• Problem statement: Give back the whole listing exactly as written, pictures excluded.
═══ Records shown ═══
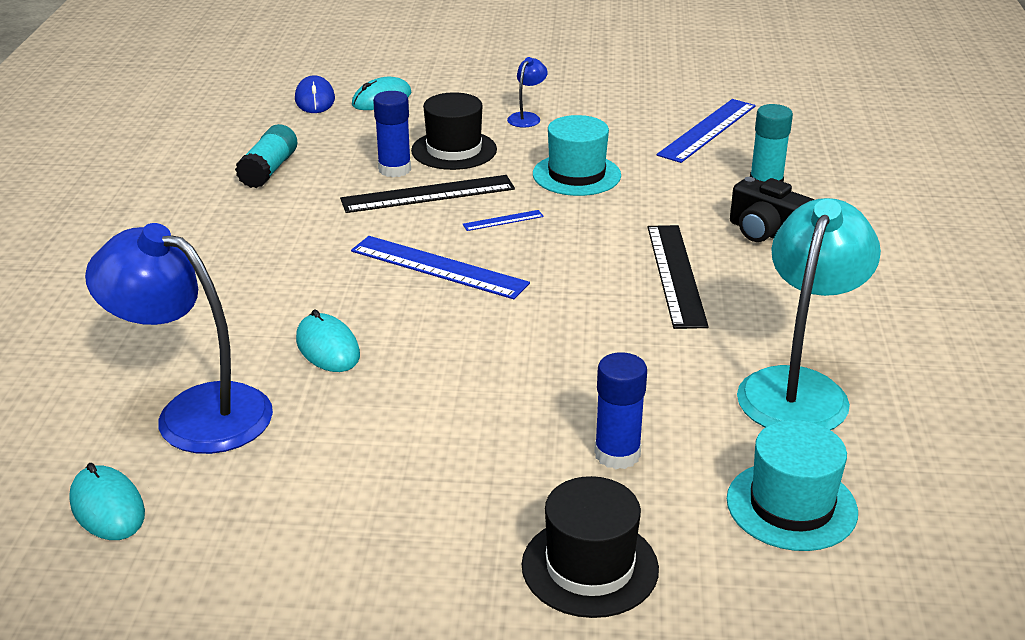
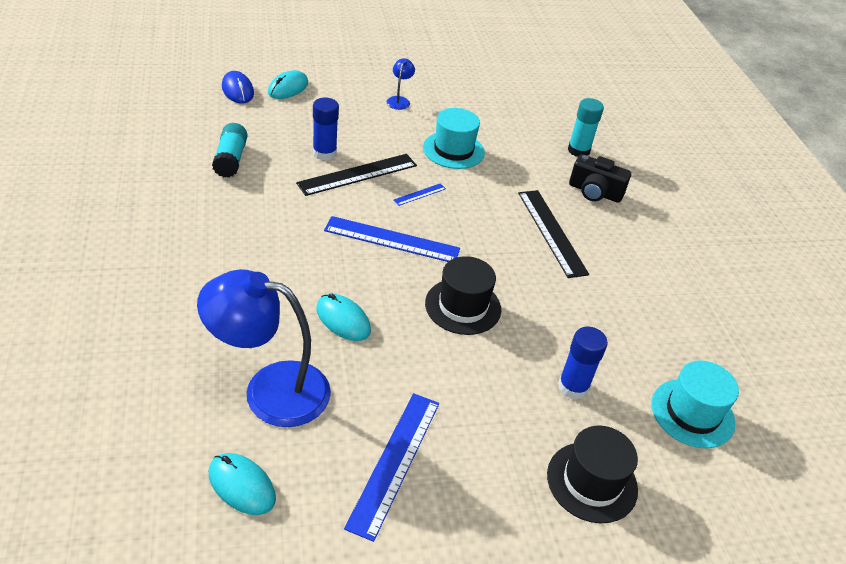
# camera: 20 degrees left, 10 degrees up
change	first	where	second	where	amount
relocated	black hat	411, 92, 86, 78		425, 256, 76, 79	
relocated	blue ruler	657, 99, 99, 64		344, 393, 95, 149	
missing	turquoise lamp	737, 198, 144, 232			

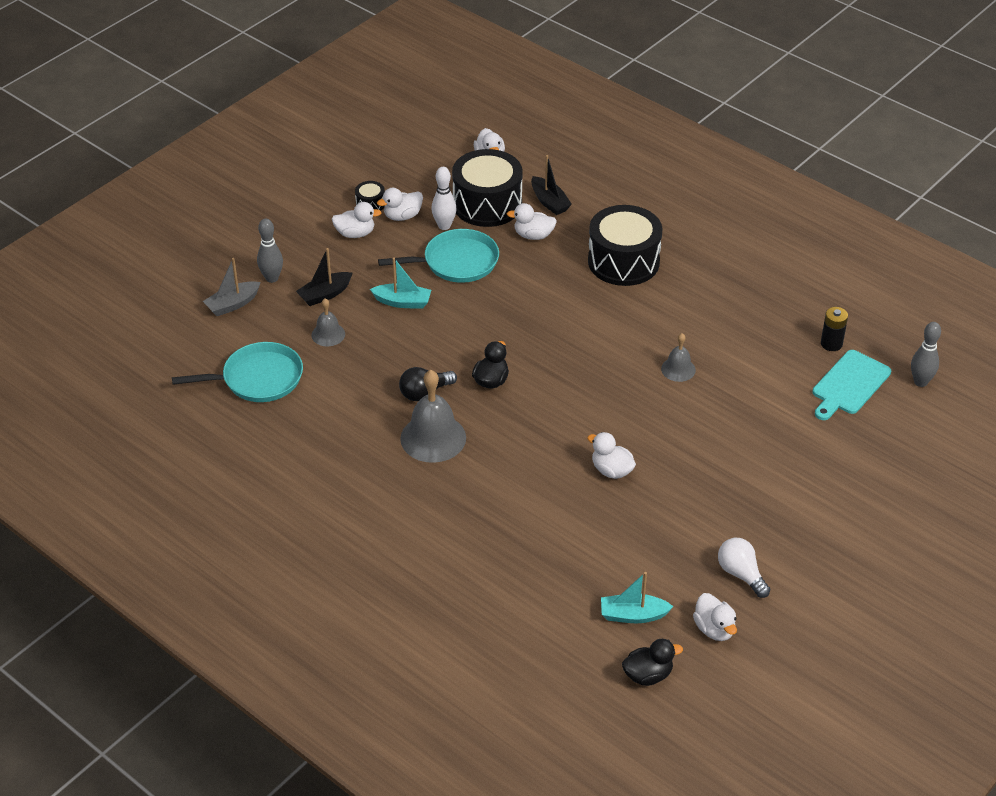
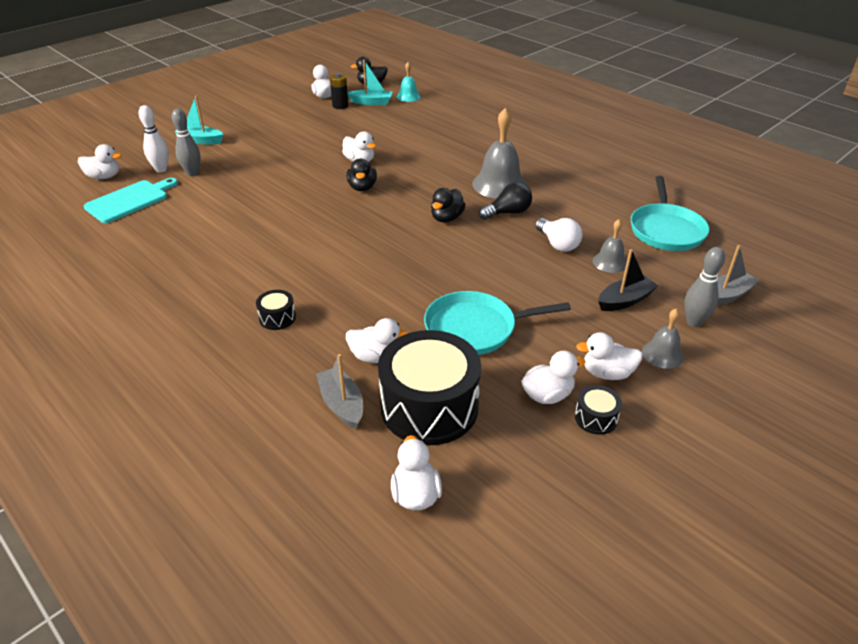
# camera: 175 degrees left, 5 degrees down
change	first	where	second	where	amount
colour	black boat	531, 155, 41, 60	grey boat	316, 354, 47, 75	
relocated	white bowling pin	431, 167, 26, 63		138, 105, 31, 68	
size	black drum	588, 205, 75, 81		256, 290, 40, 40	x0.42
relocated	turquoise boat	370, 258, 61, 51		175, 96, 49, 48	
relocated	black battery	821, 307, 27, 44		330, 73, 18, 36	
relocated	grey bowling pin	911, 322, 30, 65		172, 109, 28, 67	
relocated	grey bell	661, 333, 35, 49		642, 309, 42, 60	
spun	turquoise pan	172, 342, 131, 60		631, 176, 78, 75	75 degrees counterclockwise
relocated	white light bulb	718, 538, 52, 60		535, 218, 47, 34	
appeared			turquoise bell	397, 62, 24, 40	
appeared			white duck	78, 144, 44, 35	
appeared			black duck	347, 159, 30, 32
═══
• Your response:
# camera: 20 degrees left, 10 degrees up
change	first	where	second	where	amount
relocated	black hat	411, 92, 86, 78		425, 256, 76, 79	
relocated	blue ruler	657, 99, 99, 64		344, 393, 95, 149	
missing	turquoise lamp	737, 198, 144, 232			

# camera: 175 degrees left, 5 degrees down
change	first	where	second	where	amount
colour	black boat	531, 155, 41, 60	grey boat	316, 354, 47, 75	
relocated	white bowling pin	431, 167, 26, 63		138, 105, 31, 68	
size	black drum	588, 205, 75, 81		256, 290, 40, 40	x0.42
relocated	turquoise boat	370, 258, 61, 51		175, 96, 49, 48	
relocated	black battery	821, 307, 27, 44		330, 73, 18, 36	
relocated	grey bowling pin	911, 322, 30, 65		172, 109, 28, 67	
relocated	grey bell	661, 333, 35, 49		642, 309, 42, 60	
spun	turquoise pan	172, 342, 131, 60		631, 176, 78, 75	75 degrees counterclockwise
relocated	white light bulb	718, 538, 52, 60		535, 218, 47, 34	
appeared			turquoise bell	397, 62, 24, 40	
appeared			white duck	78, 144, 44, 35	
appeared			black duck	347, 159, 30, 32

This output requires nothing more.